▸ WHAT THE TASK REQUIRES:
Going through the data below, copy out each line where the word "cupcake" shows up.

··· STUDY MATERIAL

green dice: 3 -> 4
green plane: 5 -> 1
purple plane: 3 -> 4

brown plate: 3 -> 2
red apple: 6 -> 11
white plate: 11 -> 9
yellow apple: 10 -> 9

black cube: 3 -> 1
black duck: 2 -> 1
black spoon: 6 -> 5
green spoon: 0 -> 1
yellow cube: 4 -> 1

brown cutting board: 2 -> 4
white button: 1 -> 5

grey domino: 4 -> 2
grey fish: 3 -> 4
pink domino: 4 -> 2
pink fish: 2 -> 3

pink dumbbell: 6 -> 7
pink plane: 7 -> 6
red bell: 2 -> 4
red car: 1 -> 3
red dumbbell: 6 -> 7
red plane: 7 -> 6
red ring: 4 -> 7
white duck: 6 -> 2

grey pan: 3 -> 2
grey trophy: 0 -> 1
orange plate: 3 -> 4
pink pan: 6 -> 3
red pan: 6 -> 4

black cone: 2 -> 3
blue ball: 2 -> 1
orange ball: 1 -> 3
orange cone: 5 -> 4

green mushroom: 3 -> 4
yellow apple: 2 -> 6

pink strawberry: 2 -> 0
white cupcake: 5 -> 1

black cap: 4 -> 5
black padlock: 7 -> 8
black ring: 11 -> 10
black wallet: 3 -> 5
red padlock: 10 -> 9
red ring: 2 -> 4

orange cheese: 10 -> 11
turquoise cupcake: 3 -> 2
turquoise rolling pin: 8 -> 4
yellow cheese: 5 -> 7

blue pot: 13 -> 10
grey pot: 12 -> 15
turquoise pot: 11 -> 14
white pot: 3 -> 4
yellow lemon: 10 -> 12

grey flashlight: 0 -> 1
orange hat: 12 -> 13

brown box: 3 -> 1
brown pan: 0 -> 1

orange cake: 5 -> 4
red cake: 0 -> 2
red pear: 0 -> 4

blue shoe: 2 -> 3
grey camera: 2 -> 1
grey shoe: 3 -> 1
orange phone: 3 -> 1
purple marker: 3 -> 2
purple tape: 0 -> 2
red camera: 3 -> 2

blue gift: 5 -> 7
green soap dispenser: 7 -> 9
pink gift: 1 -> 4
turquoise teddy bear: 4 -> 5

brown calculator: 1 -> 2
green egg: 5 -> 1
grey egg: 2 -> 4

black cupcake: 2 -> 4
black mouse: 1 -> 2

······

▸ EXPECTED ANSWER:
white cupcake: 5 -> 1
turquoise cupcake: 3 -> 2
black cupcake: 2 -> 4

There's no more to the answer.